MATERIALS PROVIDED START
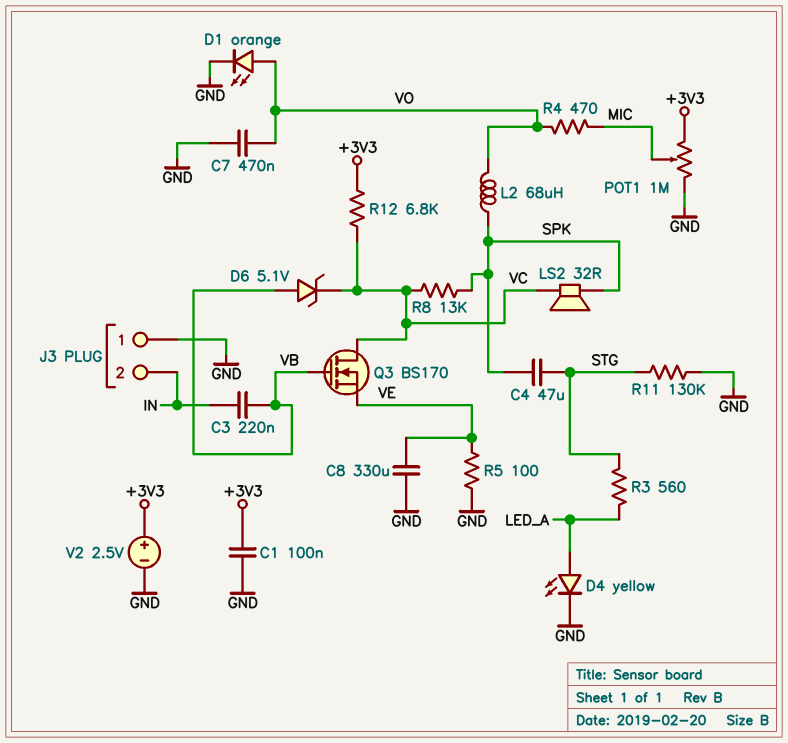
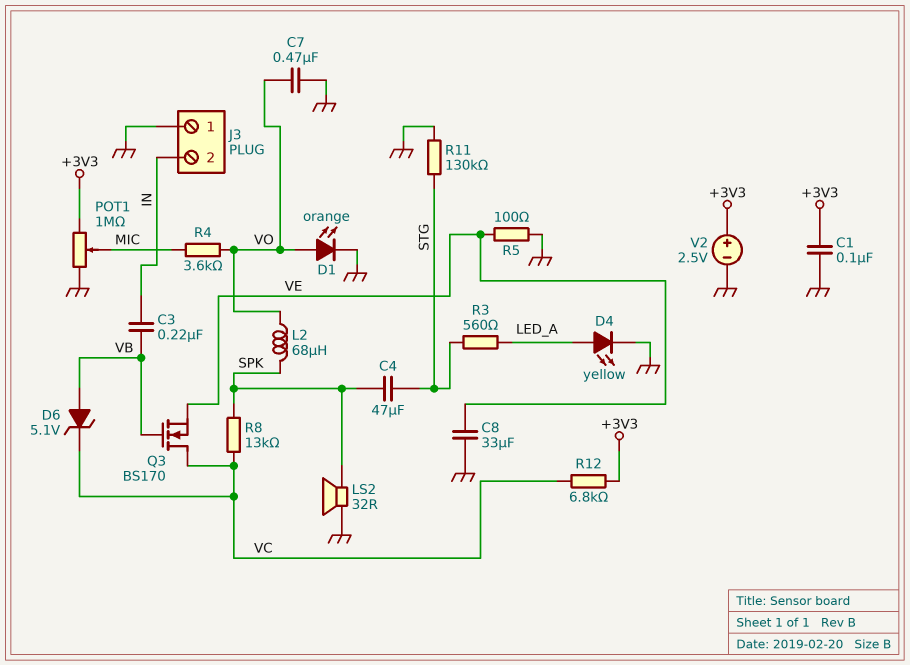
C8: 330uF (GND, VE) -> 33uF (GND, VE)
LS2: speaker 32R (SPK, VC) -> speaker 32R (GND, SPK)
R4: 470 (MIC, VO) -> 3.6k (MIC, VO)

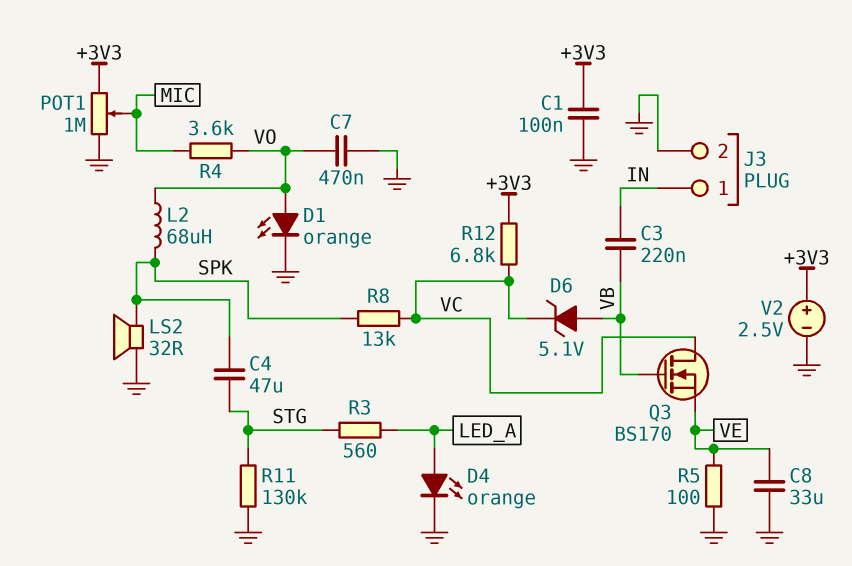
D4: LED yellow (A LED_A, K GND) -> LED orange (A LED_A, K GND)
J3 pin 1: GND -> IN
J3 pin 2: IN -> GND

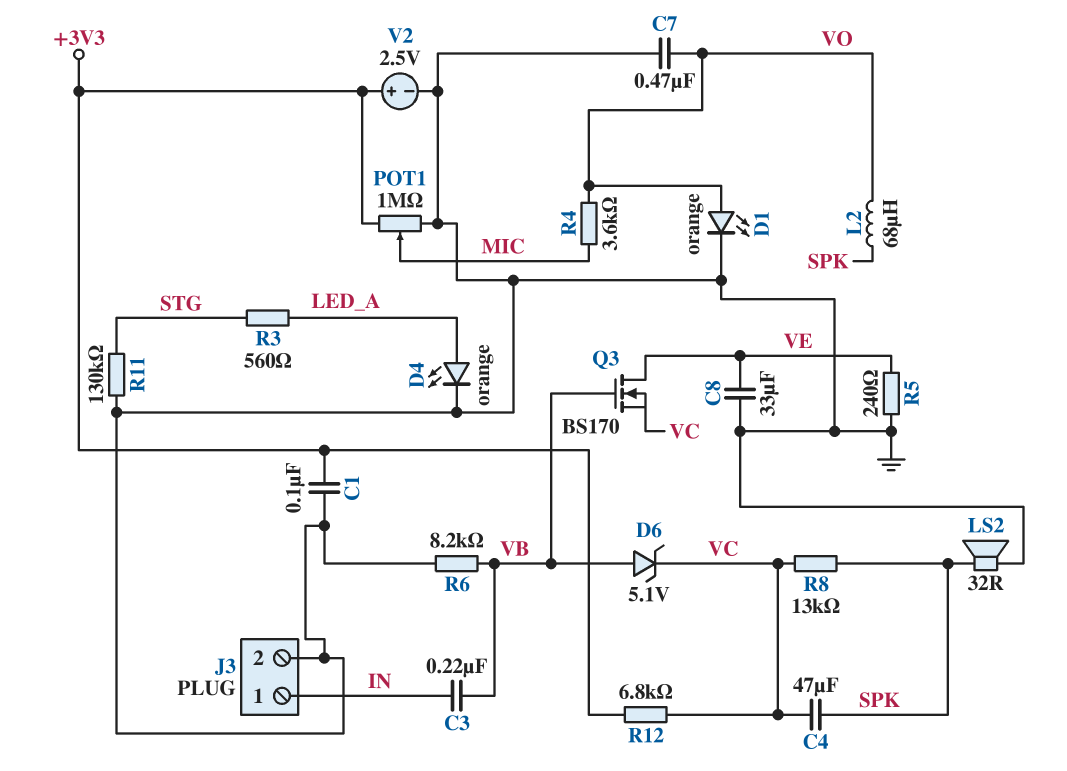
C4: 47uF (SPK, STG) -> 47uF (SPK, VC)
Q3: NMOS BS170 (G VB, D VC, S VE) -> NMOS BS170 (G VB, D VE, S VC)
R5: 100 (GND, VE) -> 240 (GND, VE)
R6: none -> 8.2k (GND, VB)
MATERIALS PROVIDED END
MATERIALS PROVIDED START
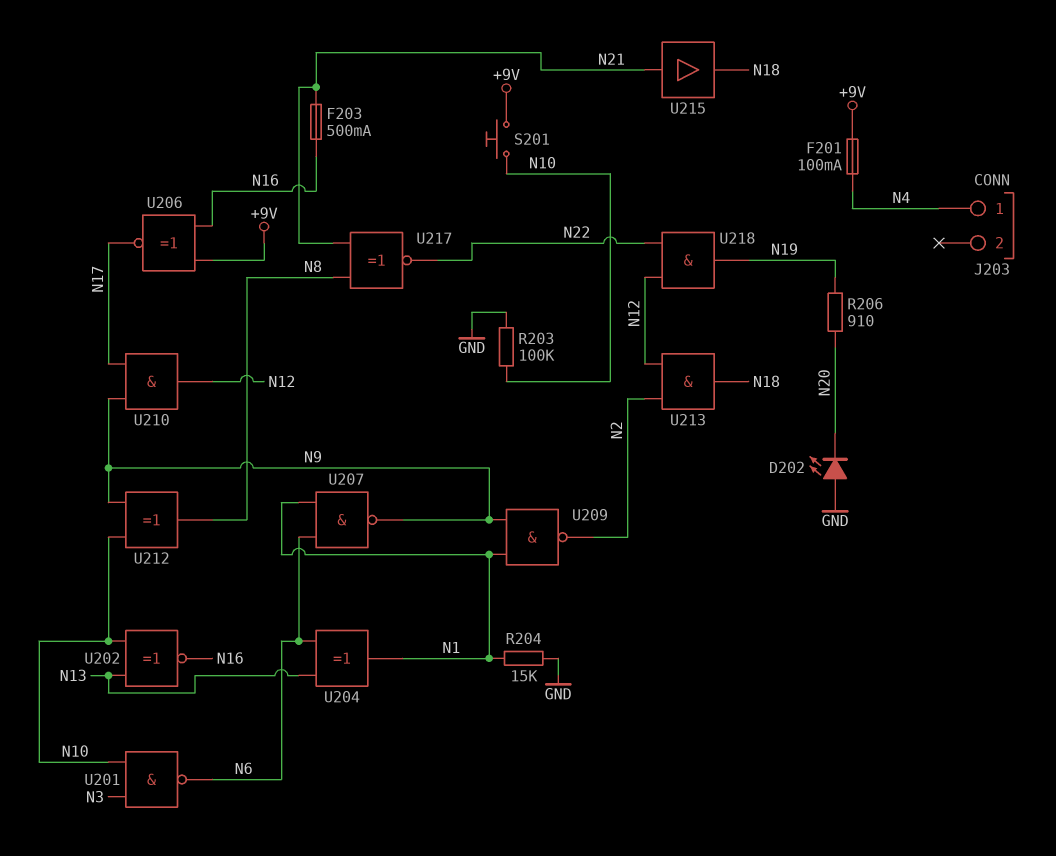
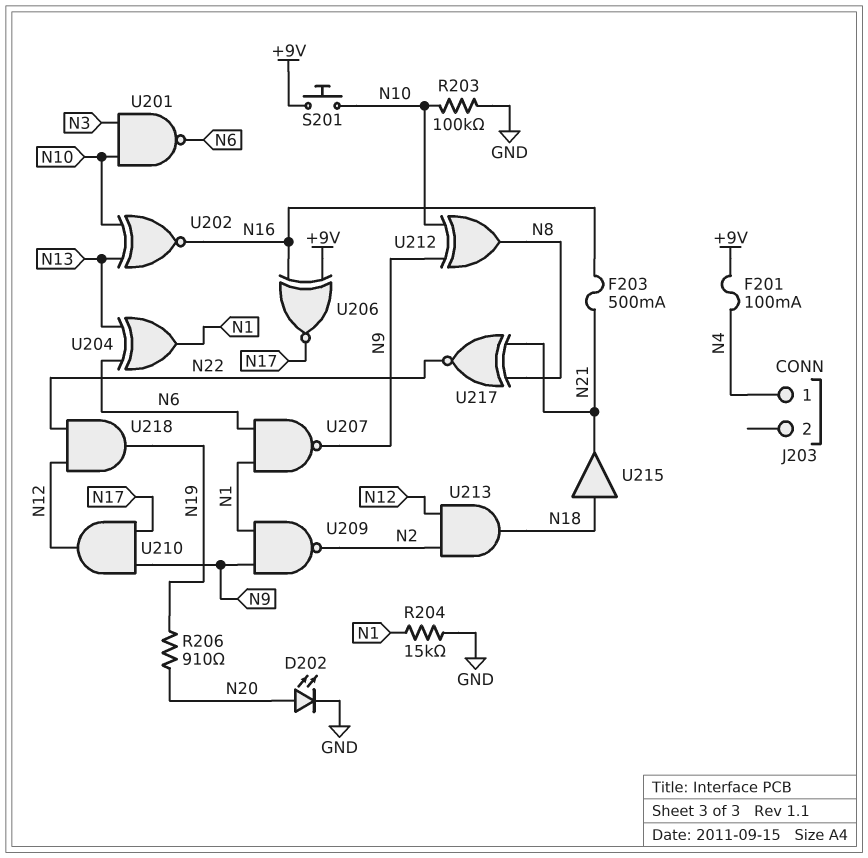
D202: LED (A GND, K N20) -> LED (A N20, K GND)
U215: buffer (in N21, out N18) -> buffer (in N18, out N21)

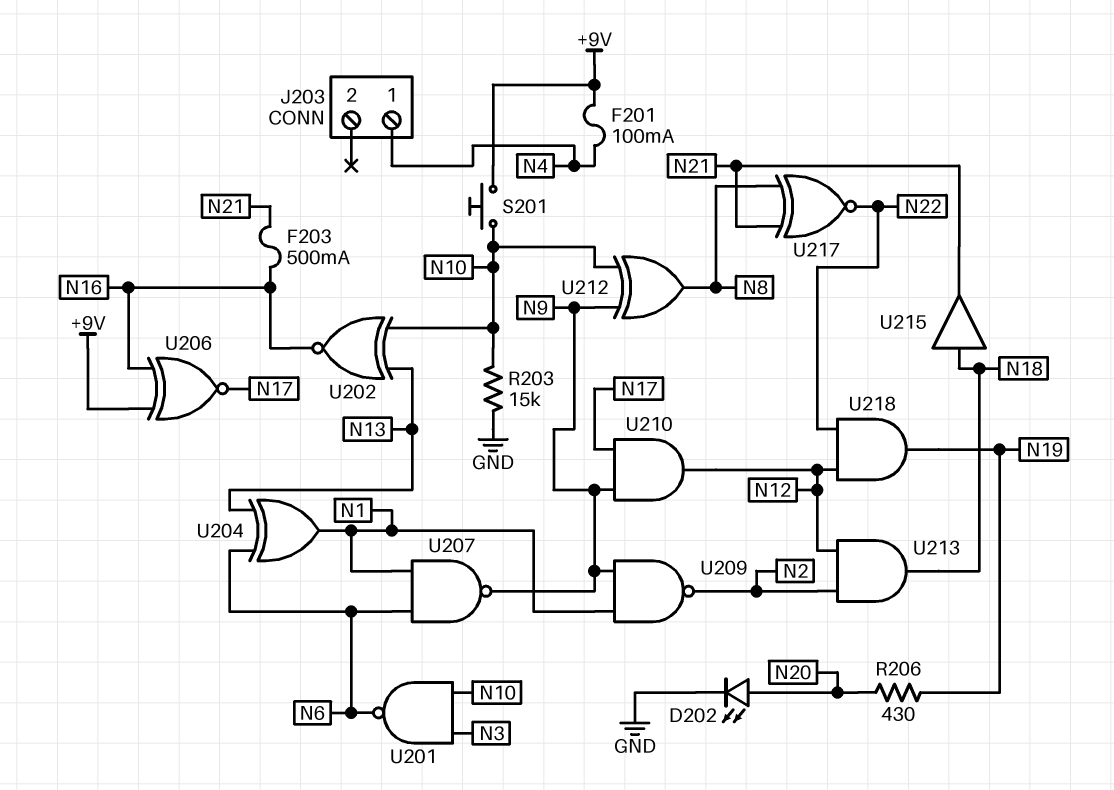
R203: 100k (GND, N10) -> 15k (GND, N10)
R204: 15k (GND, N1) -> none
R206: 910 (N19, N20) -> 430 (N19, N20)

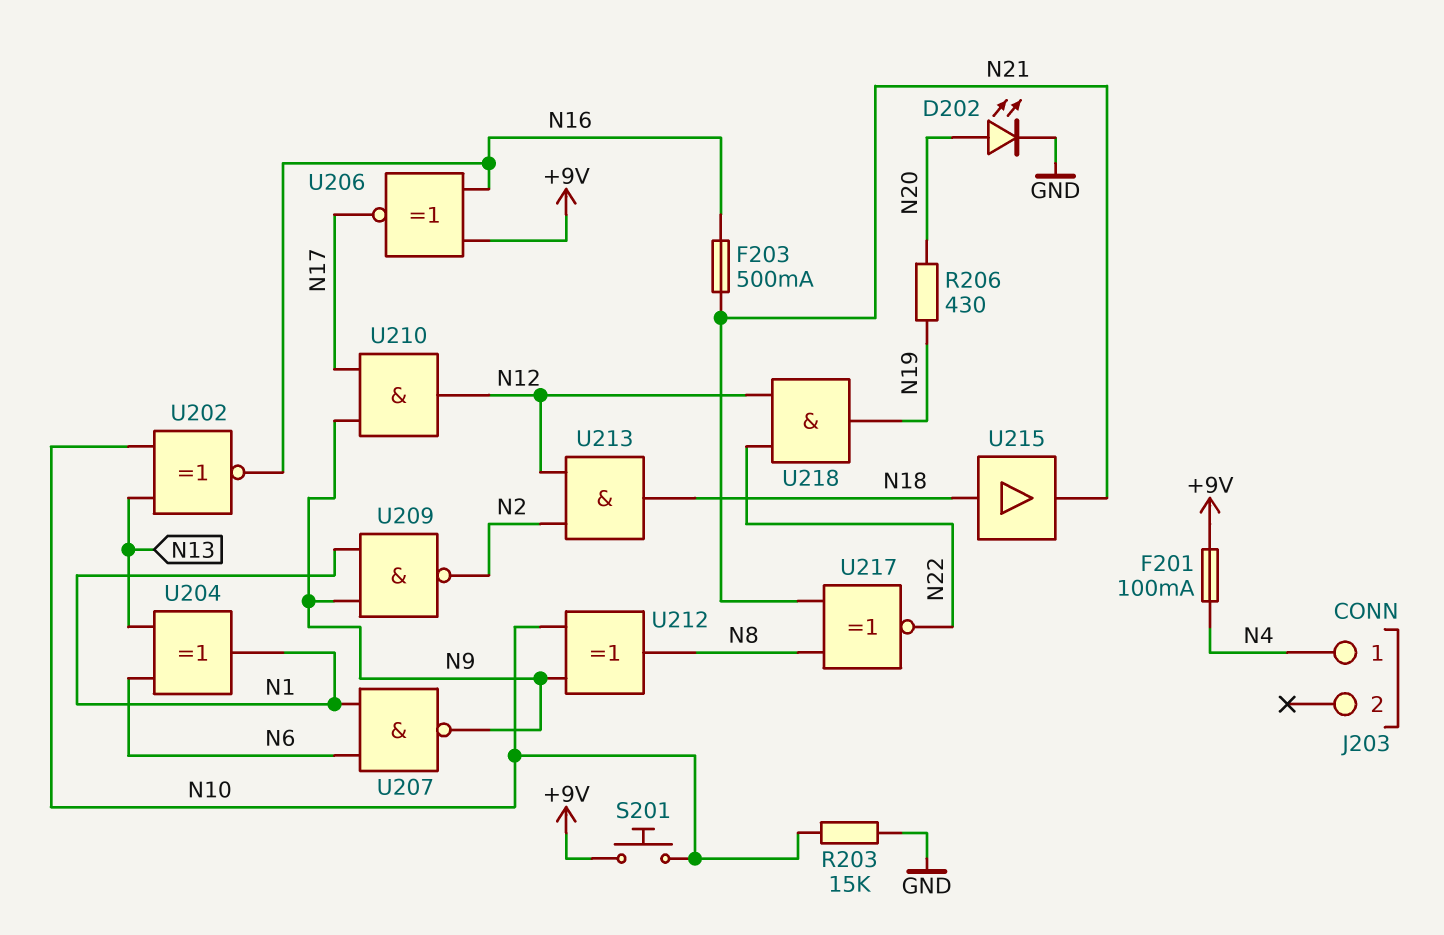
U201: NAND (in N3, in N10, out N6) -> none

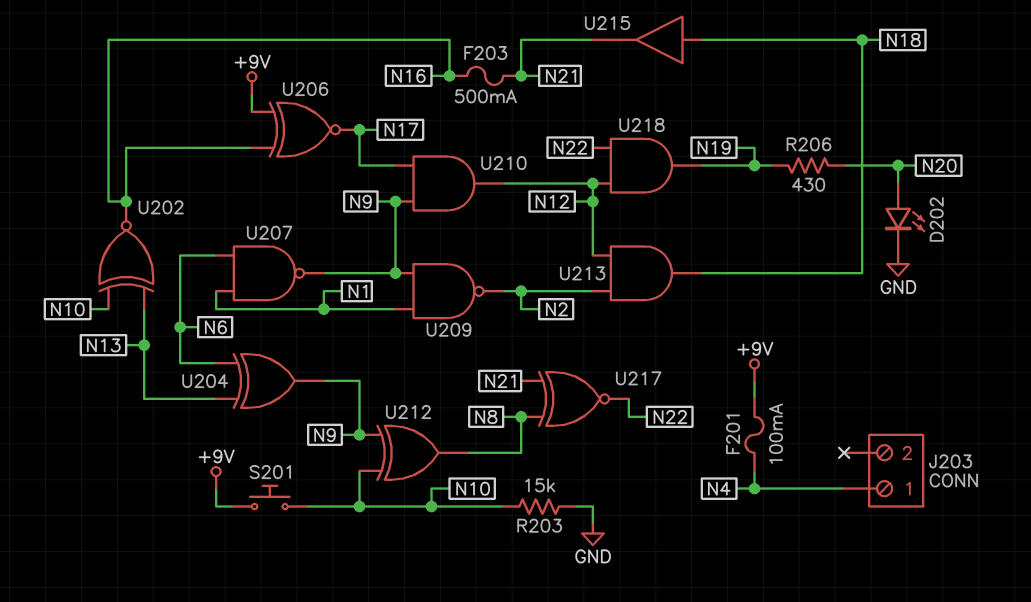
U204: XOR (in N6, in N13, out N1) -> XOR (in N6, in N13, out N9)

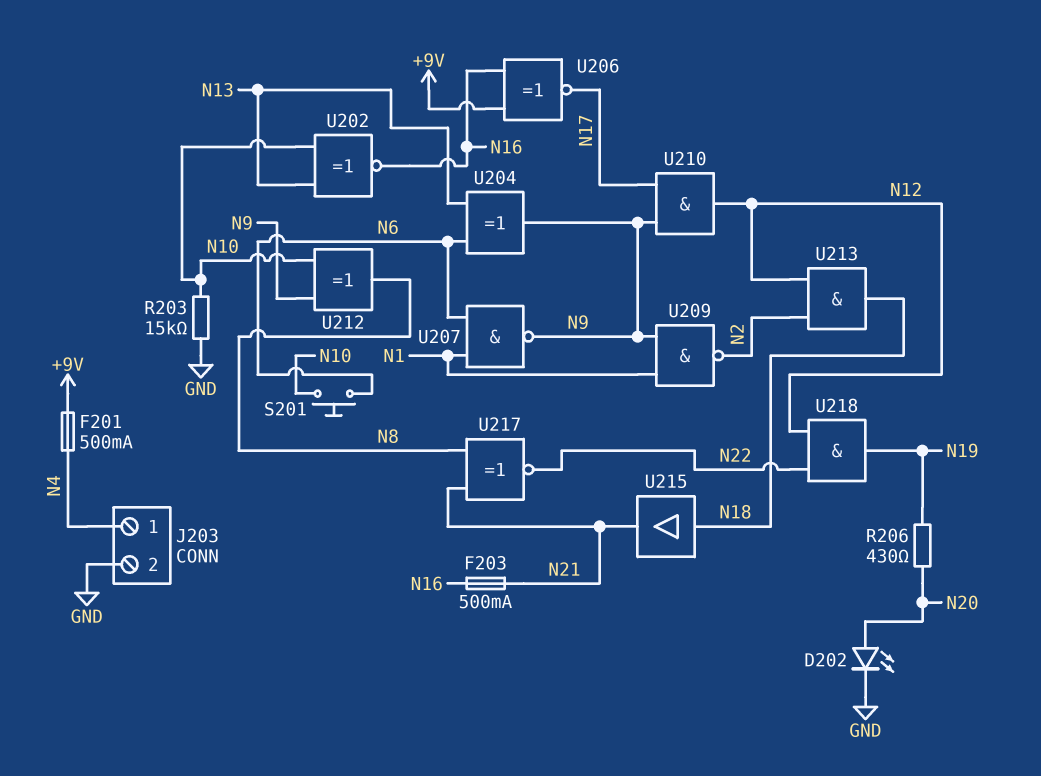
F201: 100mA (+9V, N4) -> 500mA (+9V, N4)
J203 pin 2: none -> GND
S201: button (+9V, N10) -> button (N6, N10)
MATERIALS PROVIDED END
TASK INSTRUCTIONS. Copy word for word only the lines above from the one with "J3 pin 1: GND -> IN" through the one with "R6: none -> 8.2k (GND, VB)". Leave pictures out.

OUTPUT FOR THIS EXERCISE.
J3 pin 1: GND -> IN
J3 pin 2: IN -> GND

C4: 47uF (SPK, STG) -> 47uF (SPK, VC)
Q3: NMOS BS170 (G VB, D VC, S VE) -> NMOS BS170 (G VB, D VE, S VC)
R5: 100 (GND, VE) -> 240 (GND, VE)
R6: none -> 8.2k (GND, VB)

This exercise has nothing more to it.